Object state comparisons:
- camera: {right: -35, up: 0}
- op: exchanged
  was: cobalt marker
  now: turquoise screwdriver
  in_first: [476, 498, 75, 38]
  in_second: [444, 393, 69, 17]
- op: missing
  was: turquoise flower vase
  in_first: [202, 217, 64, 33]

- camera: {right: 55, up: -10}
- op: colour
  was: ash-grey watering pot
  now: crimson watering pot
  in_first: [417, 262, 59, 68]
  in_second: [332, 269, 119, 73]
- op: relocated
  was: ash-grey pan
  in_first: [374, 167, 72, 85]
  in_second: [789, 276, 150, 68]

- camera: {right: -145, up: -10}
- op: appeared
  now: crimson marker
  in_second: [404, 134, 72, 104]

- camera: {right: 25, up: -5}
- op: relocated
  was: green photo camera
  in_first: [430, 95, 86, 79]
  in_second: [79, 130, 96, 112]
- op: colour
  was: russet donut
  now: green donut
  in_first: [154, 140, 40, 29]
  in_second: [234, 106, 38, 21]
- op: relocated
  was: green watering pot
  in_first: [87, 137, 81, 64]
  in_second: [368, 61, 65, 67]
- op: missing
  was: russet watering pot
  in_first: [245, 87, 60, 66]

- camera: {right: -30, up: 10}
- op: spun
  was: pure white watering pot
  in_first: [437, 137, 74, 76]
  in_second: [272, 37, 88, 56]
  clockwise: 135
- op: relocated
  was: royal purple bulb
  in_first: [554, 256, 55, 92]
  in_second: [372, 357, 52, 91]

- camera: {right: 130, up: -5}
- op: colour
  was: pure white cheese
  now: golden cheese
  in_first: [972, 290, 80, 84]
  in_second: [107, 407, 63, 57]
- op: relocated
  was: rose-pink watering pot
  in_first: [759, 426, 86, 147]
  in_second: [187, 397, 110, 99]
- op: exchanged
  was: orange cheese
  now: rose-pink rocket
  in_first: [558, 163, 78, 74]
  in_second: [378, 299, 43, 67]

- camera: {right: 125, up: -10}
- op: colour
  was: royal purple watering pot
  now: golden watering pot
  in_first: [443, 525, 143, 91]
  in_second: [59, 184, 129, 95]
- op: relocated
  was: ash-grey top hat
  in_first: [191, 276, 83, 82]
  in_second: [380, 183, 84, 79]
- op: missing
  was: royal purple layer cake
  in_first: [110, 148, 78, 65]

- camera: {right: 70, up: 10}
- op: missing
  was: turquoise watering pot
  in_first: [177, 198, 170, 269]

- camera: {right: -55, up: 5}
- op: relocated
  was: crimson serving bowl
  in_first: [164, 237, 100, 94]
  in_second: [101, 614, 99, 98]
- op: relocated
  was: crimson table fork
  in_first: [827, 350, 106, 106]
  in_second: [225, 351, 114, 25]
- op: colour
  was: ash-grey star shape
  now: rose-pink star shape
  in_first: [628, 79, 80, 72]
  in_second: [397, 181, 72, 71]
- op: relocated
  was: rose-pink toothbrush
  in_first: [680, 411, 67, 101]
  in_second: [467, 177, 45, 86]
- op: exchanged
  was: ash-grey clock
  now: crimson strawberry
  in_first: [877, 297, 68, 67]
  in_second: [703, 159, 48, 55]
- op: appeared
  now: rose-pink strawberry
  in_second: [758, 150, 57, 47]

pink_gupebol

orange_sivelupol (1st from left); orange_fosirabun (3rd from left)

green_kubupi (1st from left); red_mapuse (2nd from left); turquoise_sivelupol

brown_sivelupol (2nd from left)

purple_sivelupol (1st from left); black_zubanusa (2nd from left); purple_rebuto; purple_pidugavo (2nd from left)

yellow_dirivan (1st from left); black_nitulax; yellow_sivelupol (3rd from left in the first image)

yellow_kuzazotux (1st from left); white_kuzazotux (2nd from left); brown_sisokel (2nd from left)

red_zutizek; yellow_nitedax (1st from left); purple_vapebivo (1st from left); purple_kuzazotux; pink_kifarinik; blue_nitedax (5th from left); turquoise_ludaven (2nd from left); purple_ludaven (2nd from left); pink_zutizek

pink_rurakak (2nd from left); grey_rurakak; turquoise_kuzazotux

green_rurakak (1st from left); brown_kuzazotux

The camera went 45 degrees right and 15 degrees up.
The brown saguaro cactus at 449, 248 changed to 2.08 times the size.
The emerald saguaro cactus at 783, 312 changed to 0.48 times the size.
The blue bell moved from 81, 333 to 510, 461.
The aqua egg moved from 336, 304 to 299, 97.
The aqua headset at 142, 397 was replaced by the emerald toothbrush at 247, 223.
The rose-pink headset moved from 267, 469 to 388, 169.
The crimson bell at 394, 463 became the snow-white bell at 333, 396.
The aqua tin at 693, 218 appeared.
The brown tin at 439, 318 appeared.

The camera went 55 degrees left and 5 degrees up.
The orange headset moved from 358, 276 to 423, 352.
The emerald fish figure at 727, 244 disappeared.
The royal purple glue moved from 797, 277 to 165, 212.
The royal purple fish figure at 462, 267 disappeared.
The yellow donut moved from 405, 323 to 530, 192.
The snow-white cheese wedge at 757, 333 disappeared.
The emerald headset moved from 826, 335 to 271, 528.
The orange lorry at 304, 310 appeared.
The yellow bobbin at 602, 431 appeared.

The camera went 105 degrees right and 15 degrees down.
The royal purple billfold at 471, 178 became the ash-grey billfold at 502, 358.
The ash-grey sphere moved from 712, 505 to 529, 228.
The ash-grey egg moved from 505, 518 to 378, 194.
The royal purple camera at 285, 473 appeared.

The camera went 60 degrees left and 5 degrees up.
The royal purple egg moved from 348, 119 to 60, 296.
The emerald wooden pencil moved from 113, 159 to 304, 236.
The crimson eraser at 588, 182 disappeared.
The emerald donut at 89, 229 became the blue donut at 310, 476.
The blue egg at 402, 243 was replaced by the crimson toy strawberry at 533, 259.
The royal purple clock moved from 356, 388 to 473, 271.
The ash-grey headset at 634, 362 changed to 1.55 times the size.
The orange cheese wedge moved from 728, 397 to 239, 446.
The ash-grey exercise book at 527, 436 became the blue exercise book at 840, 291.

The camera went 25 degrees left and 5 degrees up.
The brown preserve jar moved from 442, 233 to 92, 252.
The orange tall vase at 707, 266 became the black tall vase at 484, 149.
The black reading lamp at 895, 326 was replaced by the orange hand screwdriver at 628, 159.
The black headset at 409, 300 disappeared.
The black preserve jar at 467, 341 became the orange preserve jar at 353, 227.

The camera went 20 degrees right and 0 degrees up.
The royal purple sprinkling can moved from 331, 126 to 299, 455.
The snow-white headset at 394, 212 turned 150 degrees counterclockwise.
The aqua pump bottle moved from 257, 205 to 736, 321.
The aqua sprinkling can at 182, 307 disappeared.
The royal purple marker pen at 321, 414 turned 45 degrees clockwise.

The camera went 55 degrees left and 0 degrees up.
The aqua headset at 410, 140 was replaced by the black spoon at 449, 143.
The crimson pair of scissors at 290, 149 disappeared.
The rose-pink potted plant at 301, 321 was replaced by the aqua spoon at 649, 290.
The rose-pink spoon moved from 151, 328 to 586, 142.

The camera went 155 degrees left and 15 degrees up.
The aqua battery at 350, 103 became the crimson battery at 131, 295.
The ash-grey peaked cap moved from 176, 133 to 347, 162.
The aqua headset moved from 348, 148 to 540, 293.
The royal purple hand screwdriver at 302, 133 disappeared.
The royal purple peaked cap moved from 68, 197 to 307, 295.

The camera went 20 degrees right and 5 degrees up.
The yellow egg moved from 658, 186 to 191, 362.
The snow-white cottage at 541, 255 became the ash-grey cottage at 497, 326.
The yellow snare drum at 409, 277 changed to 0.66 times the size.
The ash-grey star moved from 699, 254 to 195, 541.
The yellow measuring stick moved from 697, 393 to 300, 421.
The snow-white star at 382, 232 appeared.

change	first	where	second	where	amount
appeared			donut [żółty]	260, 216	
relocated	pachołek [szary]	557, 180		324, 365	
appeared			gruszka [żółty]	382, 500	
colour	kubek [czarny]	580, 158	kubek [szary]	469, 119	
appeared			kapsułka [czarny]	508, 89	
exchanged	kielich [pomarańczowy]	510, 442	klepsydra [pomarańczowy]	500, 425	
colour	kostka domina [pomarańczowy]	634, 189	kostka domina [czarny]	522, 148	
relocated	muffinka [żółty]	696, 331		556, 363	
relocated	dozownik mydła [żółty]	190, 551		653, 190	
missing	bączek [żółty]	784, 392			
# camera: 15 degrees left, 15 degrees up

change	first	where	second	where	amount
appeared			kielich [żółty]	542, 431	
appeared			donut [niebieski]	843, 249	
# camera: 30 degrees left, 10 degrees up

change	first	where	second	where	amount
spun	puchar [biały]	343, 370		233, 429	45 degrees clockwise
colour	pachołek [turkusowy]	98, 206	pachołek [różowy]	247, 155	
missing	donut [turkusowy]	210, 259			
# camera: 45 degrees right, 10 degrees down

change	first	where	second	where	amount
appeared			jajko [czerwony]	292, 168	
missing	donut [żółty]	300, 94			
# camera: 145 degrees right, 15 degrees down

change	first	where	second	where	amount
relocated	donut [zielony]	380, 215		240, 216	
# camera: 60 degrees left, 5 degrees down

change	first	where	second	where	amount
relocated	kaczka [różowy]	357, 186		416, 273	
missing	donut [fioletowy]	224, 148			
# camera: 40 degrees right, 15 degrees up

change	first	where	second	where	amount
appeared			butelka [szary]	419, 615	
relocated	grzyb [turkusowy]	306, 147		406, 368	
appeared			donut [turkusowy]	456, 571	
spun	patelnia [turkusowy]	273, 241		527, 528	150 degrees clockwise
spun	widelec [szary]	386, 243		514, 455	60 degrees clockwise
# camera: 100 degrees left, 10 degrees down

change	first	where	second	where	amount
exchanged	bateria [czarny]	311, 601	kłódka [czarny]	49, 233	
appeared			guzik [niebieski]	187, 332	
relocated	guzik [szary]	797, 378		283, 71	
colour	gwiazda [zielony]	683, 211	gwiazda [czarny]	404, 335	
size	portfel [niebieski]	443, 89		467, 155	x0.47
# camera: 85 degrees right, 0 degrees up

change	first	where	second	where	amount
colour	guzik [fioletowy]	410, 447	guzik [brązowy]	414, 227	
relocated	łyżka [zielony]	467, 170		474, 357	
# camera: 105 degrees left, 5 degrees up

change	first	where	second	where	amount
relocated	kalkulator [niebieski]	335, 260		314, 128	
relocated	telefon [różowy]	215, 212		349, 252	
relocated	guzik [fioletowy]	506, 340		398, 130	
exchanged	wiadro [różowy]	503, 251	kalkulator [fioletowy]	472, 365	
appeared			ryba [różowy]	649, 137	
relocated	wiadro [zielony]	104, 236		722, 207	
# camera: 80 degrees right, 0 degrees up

Aim of the task:
Each line above that carries the string "cactus" has to be returned.

Answer to this problem:
The brown saguaro cactus at 449, 248 changed to 2.08 times the size.
The emerald saguaro cactus at 783, 312 changed to 0.48 times the size.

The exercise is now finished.